Which lines of the data hold the word "bowl"? Copy all of them.

* Data for analysis
= Beginning of Section =
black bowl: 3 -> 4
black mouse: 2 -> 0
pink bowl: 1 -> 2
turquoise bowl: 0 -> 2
= End of Section =
= Beginning of Section =
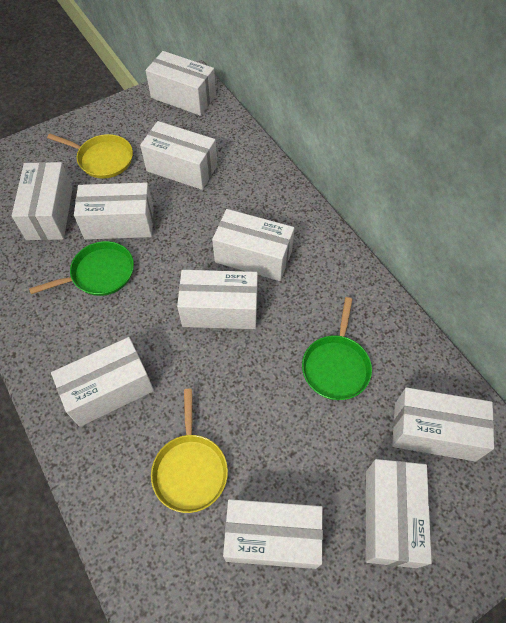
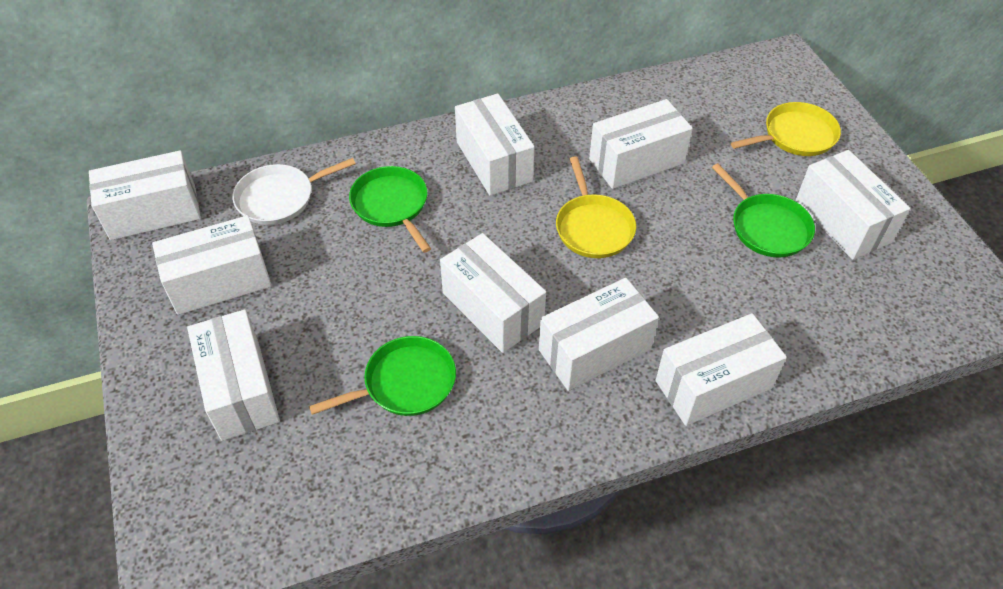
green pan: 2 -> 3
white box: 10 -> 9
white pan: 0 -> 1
= End of Section =
= Beginning of Section =
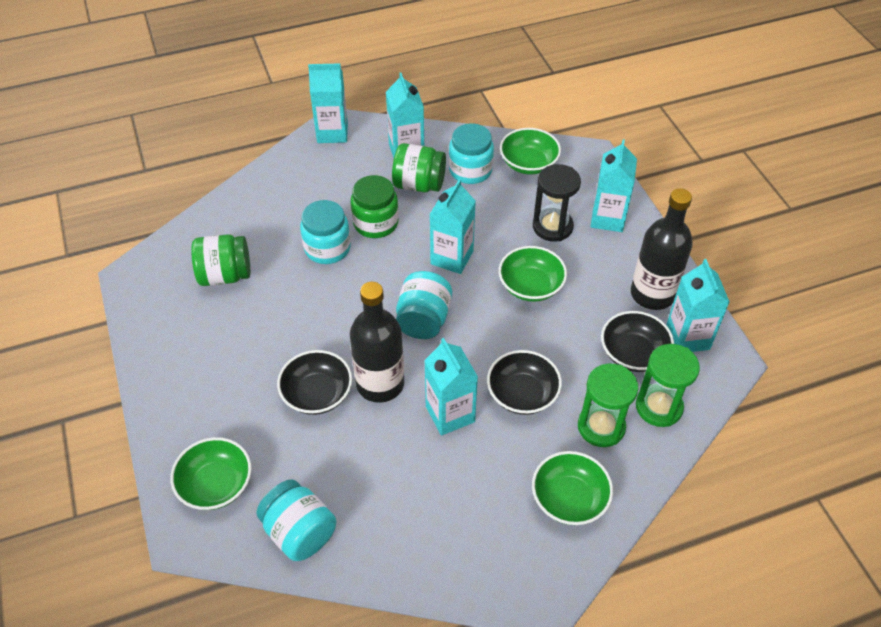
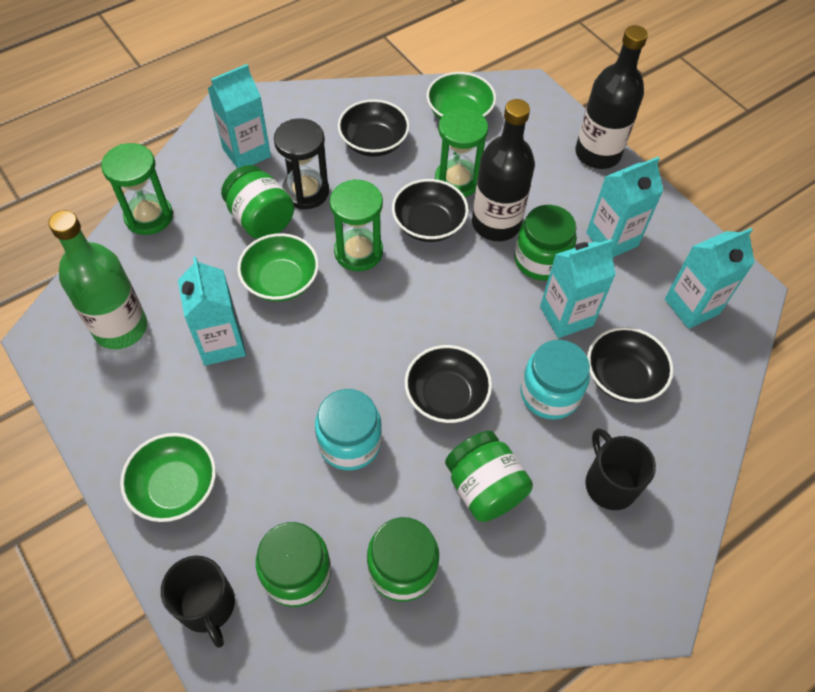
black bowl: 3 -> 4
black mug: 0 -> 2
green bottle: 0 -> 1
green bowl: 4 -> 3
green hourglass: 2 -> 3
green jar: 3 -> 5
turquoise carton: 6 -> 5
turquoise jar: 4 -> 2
= End of Section =
* Written answer
black bowl: 3 -> 4
pink bowl: 1 -> 2
turquoise bowl: 0 -> 2
black bowl: 3 -> 4
green bowl: 4 -> 3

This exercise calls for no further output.